Every line below must be reproduced exactly. Copy them all.

• _MATERIAL_
◆ ◆ ◆ ◆ ◆

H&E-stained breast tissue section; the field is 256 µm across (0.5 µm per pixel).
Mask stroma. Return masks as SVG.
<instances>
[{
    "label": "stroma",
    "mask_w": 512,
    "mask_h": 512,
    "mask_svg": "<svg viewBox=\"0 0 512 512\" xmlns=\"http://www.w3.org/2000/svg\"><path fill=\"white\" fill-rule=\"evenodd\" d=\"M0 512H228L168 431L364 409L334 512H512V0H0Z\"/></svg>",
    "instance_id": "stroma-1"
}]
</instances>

◆ ◆ ◆ ◆ ◆

• _SOLVED EXERCISE_
H&E-stained breast tissue section; the field is 256 µm across (0.5 µm per pixel).
Mask stroma. Return masks as SVG.
<instances>
[{
    "label": "stroma",
    "mask_w": 512,
    "mask_h": 512,
    "mask_svg": "<svg viewBox=\"0 0 512 512\" xmlns=\"http://www.w3.org/2000/svg\"><path fill=\"white\" fill-rule=\"evenodd\" d=\"M0 512H228L168 431L364 409L334 512H512V0H0Z\"/></svg>",
    "instance_id": "stroma-1"
}]
</instances>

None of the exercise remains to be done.